What is required:
An exact copy of the entries is required, with every image omitted.

Material provided:
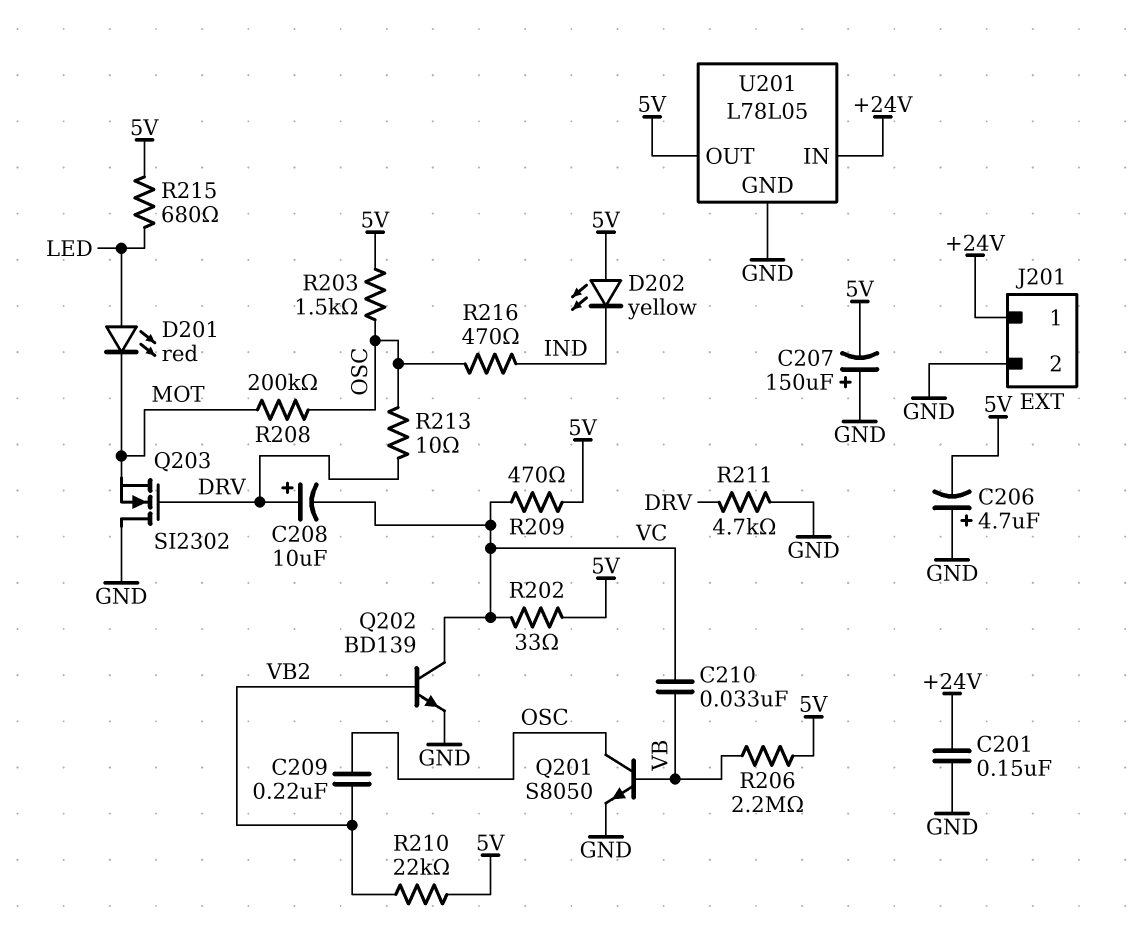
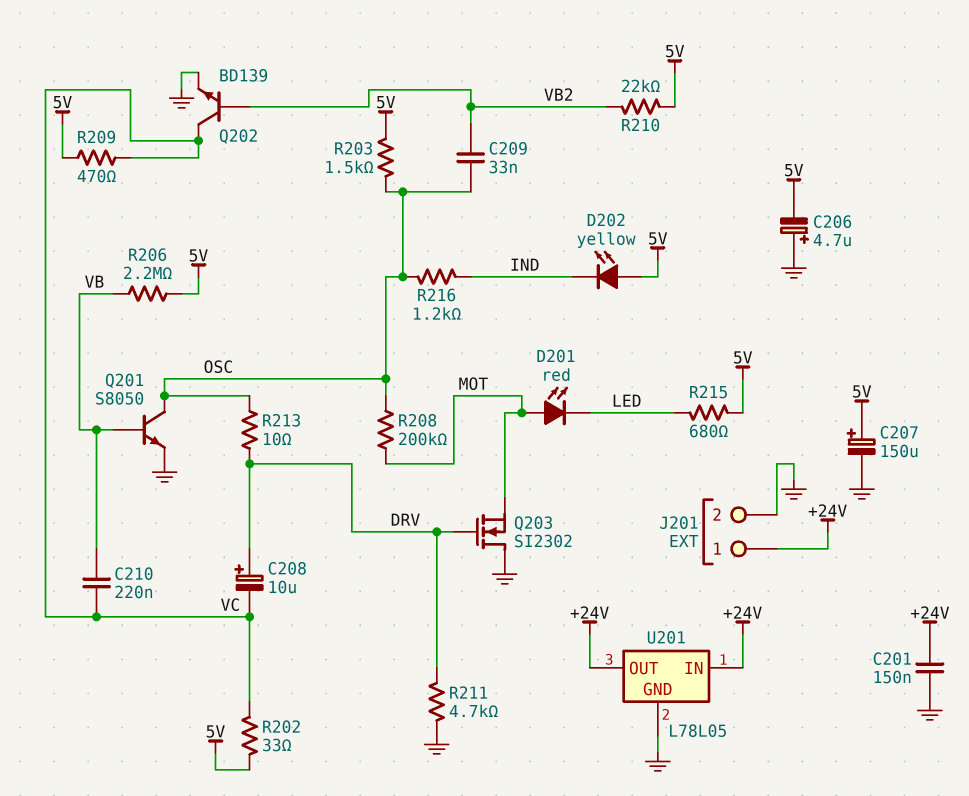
C207: 150uF (plus GND, minus 5V) -> 150uF (plus 5V, minus GND)
C209: 220nF (OSC, VB2) -> 33nF (OSC, VB2)
C210: 33nF (VB, VC) -> 220nF (VB, VC)
D201: LED red (A LED, K MOT) -> LED red (A MOT, K LED)
R216: 470 (IND, OSC) -> 1.2k (IND, OSC)
U201 pin OUT: 5V -> +24V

Answer to this task:
C207: 150uF (plus GND, minus 5V) -> 150uF (plus 5V, minus GND)
C209: 220nF (OSC, VB2) -> 33nF (OSC, VB2)
C210: 33nF (VB, VC) -> 220nF (VB, VC)
D201: LED red (A LED, K MOT) -> LED red (A MOT, K LED)
R216: 470 (IND, OSC) -> 1.2k (IND, OSC)
U201 pin OUT: 5V -> +24V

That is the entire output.